THE TASK:
Every line of the records below from the line with "DRIVER2 pin IN2: 3 -> A3" up to and including the line with "SERVO1 pin GND: GND -> 5V" must be reproduced exactly, and no line outside that range.

RECORD EXCERPTS:
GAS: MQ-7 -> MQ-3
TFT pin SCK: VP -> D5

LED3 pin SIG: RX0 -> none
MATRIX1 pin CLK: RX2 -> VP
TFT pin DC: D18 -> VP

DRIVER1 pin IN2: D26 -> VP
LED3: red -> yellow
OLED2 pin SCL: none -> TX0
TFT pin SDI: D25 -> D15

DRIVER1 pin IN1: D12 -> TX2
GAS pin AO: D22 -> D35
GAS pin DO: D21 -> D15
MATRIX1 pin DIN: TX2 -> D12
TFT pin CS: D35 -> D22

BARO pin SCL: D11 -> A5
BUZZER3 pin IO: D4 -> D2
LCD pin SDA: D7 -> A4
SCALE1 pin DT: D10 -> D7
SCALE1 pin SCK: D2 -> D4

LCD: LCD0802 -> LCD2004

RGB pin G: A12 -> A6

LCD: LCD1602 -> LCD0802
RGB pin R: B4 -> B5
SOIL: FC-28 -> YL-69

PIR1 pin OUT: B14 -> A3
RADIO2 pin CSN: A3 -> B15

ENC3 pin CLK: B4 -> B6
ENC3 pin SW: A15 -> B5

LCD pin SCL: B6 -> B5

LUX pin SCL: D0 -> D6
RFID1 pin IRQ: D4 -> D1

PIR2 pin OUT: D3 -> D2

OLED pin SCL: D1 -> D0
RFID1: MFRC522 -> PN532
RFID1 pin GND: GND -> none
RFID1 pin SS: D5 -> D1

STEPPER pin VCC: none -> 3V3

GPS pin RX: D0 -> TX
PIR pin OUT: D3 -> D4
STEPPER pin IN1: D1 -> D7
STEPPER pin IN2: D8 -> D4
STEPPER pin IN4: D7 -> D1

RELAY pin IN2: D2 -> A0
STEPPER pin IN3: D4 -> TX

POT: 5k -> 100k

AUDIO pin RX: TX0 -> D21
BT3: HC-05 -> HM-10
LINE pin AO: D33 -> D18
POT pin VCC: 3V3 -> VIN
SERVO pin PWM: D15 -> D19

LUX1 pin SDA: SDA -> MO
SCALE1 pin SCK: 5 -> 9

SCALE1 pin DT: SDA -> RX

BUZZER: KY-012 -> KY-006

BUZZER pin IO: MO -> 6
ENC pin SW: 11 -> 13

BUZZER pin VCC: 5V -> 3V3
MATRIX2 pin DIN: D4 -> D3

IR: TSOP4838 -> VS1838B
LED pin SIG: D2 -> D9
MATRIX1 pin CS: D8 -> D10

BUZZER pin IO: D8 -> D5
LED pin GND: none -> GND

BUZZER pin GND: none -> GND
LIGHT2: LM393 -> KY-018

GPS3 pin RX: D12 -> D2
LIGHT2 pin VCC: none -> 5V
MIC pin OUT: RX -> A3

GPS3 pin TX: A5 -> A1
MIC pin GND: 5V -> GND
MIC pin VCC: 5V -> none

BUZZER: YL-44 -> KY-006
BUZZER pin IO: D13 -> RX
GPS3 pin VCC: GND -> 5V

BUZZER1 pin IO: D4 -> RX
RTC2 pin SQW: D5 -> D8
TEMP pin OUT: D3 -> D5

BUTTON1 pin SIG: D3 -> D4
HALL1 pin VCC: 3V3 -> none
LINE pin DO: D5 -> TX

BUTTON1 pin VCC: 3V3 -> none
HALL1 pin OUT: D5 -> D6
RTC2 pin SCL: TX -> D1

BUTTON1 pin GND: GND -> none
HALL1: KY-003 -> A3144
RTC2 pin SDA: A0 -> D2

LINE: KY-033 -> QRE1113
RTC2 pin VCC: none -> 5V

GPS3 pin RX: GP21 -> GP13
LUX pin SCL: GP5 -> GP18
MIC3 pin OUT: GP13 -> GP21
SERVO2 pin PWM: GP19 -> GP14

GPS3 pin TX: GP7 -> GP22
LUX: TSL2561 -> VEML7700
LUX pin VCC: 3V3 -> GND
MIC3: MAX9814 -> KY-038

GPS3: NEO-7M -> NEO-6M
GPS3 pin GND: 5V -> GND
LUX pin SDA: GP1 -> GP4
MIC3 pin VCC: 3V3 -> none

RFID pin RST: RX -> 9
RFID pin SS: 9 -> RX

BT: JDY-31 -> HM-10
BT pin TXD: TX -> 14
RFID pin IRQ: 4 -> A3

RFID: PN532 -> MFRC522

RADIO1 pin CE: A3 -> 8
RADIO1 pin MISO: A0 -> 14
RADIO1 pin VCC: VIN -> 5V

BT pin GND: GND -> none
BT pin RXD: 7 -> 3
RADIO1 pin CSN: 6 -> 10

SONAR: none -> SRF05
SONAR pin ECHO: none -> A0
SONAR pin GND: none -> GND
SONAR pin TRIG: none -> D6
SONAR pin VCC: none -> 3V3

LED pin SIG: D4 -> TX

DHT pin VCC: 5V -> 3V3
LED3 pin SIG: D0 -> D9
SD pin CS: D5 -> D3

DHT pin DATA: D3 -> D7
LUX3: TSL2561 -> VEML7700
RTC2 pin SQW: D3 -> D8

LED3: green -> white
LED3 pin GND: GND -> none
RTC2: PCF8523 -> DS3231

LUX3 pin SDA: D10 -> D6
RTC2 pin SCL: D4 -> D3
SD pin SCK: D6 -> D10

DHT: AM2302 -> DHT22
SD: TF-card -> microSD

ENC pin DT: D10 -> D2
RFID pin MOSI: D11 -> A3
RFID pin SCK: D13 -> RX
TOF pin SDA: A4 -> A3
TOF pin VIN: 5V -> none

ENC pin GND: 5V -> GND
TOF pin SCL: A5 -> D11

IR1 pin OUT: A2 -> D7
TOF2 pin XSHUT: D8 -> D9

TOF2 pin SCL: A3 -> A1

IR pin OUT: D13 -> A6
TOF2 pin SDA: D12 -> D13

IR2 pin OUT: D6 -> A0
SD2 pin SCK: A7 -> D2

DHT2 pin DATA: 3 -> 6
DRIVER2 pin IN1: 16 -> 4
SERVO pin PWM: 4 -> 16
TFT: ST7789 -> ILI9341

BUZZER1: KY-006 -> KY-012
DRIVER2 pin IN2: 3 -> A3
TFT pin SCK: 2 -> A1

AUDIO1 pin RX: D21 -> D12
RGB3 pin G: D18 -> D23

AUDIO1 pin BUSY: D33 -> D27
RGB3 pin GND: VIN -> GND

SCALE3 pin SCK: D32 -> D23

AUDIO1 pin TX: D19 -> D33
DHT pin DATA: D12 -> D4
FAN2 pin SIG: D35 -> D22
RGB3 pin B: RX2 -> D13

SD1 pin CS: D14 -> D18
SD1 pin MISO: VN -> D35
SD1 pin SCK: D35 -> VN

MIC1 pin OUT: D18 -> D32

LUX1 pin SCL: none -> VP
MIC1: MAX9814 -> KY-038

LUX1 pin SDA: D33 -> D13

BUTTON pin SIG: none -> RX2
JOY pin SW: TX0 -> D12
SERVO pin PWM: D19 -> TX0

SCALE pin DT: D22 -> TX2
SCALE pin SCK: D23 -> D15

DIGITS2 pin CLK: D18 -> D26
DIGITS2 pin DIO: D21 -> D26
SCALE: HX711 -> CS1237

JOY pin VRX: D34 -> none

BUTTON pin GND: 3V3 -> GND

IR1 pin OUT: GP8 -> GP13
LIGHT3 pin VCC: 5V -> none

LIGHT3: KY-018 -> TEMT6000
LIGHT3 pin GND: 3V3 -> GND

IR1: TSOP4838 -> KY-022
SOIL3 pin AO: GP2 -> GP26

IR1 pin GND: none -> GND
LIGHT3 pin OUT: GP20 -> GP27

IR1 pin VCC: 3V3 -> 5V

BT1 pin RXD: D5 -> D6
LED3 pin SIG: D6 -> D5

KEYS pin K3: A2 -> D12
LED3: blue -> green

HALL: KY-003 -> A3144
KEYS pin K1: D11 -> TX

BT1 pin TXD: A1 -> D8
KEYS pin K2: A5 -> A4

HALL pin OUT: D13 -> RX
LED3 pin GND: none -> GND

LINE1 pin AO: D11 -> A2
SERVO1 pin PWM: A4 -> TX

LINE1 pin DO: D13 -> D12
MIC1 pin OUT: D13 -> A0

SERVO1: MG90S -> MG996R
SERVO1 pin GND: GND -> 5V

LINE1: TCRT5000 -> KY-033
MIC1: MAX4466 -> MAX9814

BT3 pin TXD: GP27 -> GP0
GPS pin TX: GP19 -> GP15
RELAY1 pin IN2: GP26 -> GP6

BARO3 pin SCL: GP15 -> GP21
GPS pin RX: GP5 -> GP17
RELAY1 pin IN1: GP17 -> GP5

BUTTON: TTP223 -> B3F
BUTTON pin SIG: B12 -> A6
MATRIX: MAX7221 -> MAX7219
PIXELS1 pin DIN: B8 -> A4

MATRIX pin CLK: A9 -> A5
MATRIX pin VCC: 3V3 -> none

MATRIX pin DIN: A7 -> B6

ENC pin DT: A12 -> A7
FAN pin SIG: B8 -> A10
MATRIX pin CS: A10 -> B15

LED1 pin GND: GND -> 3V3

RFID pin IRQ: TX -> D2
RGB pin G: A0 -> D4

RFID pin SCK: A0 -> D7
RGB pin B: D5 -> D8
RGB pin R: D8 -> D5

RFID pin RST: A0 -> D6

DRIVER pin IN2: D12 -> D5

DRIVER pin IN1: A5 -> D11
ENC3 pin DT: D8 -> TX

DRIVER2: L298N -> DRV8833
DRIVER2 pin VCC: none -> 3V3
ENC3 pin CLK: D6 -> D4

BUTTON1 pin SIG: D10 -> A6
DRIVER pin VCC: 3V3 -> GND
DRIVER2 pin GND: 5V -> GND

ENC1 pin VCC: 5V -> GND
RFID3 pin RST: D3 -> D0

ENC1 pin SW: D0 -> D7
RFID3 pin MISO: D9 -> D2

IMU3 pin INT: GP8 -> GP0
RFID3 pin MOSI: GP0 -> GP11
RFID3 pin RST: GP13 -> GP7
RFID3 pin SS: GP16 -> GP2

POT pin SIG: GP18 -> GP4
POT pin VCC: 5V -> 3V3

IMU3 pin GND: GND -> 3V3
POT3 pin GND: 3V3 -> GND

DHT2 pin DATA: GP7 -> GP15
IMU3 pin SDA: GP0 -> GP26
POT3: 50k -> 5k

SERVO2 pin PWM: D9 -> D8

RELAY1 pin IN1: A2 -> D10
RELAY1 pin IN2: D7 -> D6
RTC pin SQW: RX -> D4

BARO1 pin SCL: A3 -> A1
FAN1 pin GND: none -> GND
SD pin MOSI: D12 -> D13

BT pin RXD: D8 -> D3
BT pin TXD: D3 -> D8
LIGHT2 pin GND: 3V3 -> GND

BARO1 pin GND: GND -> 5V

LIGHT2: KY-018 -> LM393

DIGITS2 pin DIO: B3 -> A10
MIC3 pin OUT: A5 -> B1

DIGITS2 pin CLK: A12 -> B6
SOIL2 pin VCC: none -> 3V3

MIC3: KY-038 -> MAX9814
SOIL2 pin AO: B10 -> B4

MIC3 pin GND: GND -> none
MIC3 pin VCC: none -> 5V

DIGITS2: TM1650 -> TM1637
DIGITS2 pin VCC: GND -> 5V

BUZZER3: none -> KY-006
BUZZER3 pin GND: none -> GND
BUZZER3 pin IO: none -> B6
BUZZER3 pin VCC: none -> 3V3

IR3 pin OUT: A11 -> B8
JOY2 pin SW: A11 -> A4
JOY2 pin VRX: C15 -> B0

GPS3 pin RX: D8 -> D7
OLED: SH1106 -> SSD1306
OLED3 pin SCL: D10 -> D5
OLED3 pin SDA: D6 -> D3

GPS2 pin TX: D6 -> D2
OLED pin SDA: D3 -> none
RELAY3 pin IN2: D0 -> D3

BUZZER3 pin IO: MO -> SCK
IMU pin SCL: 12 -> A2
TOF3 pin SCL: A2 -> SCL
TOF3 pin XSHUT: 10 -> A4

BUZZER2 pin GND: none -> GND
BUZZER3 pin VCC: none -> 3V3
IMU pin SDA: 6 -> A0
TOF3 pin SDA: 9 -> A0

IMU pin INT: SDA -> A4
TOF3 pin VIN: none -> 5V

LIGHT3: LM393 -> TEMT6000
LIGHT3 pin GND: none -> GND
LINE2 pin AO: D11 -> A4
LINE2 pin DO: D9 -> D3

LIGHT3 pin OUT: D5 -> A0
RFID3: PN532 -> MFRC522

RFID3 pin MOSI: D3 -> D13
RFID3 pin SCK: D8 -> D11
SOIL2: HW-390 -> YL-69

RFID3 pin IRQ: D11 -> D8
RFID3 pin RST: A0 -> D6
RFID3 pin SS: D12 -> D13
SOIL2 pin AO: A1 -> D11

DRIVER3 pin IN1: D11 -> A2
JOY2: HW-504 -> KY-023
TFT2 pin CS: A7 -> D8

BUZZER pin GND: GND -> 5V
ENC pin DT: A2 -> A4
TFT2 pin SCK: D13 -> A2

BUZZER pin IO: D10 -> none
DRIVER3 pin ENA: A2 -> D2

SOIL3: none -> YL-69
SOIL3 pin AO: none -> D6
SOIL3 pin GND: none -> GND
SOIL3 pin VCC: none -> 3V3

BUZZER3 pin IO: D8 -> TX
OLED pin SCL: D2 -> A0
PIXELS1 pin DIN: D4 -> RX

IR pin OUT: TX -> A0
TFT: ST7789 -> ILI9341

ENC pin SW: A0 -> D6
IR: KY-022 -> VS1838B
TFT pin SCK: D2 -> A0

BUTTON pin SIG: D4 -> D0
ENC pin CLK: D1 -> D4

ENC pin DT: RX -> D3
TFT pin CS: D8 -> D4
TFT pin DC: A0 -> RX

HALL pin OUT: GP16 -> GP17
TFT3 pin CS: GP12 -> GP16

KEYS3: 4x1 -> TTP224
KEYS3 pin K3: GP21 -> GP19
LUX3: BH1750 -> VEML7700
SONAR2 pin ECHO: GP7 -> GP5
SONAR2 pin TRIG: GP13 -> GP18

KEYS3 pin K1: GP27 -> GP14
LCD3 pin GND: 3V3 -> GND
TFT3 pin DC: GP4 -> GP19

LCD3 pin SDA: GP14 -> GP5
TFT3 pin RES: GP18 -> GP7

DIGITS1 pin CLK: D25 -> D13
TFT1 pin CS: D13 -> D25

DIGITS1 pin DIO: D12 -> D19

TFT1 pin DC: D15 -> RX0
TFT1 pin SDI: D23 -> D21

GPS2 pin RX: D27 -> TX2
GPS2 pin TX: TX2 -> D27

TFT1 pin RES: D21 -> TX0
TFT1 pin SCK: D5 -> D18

THE COMPLETED TASK:
DRIVER2 pin IN2: 3 -> A3
TFT pin SCK: 2 -> A1

AUDIO1 pin RX: D21 -> D12
RGB3 pin G: D18 -> D23

AUDIO1 pin BUSY: D33 -> D27
RGB3 pin GND: VIN -> GND

SCALE3 pin SCK: D32 -> D23

AUDIO1 pin TX: D19 -> D33
DHT pin DATA: D12 -> D4
FAN2 pin SIG: D35 -> D22
RGB3 pin B: RX2 -> D13

SD1 pin CS: D14 -> D18
SD1 pin MISO: VN -> D35
SD1 pin SCK: D35 -> VN

MIC1 pin OUT: D18 -> D32

LUX1 pin SCL: none -> VP
MIC1: MAX9814 -> KY-038

LUX1 pin SDA: D33 -> D13

BUTTON pin SIG: none -> RX2
JOY pin SW: TX0 -> D12
SERVO pin PWM: D19 -> TX0

SCALE pin DT: D22 -> TX2
SCALE pin SCK: D23 -> D15

DIGITS2 pin CLK: D18 -> D26
DIGITS2 pin DIO: D21 -> D26
SCALE: HX711 -> CS1237

JOY pin VRX: D34 -> none

BUTTON pin GND: 3V3 -> GND

IR1 pin OUT: GP8 -> GP13
LIGHT3 pin VCC: 5V -> none

LIGHT3: KY-018 -> TEMT6000
LIGHT3 pin GND: 3V3 -> GND

IR1: TSOP4838 -> KY-022
SOIL3 pin AO: GP2 -> GP26

IR1 pin GND: none -> GND
LIGHT3 pin OUT: GP20 -> GP27

IR1 pin VCC: 3V3 -> 5V

BT1 pin RXD: D5 -> D6
LED3 pin SIG: D6 -> D5

KEYS pin K3: A2 -> D12
LED3: blue -> green

HALL: KY-003 -> A3144
KEYS pin K1: D11 -> TX

BT1 pin TXD: A1 -> D8
KEYS pin K2: A5 -> A4

HALL pin OUT: D13 -> RX
LED3 pin GND: none -> GND

LINE1 pin AO: D11 -> A2
SERVO1 pin PWM: A4 -> TX

LINE1 pin DO: D13 -> D12
MIC1 pin OUT: D13 -> A0

SERVO1: MG90S -> MG996R
SERVO1 pin GND: GND -> 5V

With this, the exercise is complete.